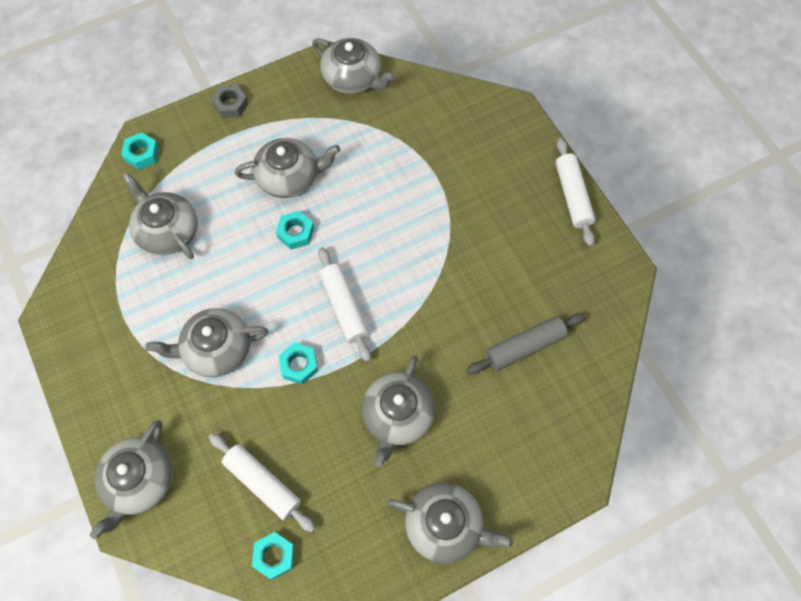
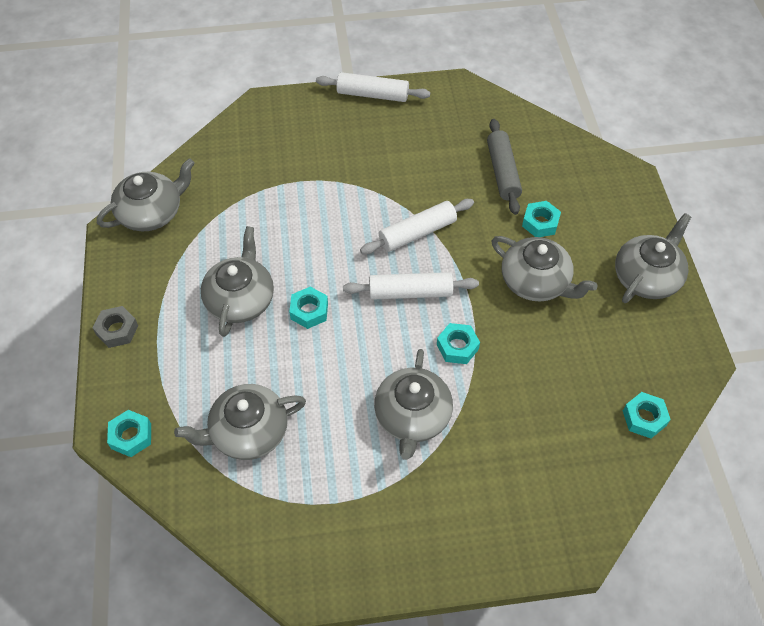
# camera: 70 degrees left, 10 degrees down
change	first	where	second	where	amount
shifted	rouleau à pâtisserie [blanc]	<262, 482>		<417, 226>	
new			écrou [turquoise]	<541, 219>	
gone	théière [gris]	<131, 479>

---

• **YOUR TASK**
Word for word, write out the whole listing, keeping none of the pictures.

• **SOLUTION TO THE EXERCISE**
# camera: 70 degrees left, 10 degrees down
change	first	where	second	where	amount
shifted	rouleau à pâtisserie [blanc]	<262, 482>		<417, 226>	
new			écrou [turquoise]	<541, 219>	
gone	théière [gris]	<131, 479>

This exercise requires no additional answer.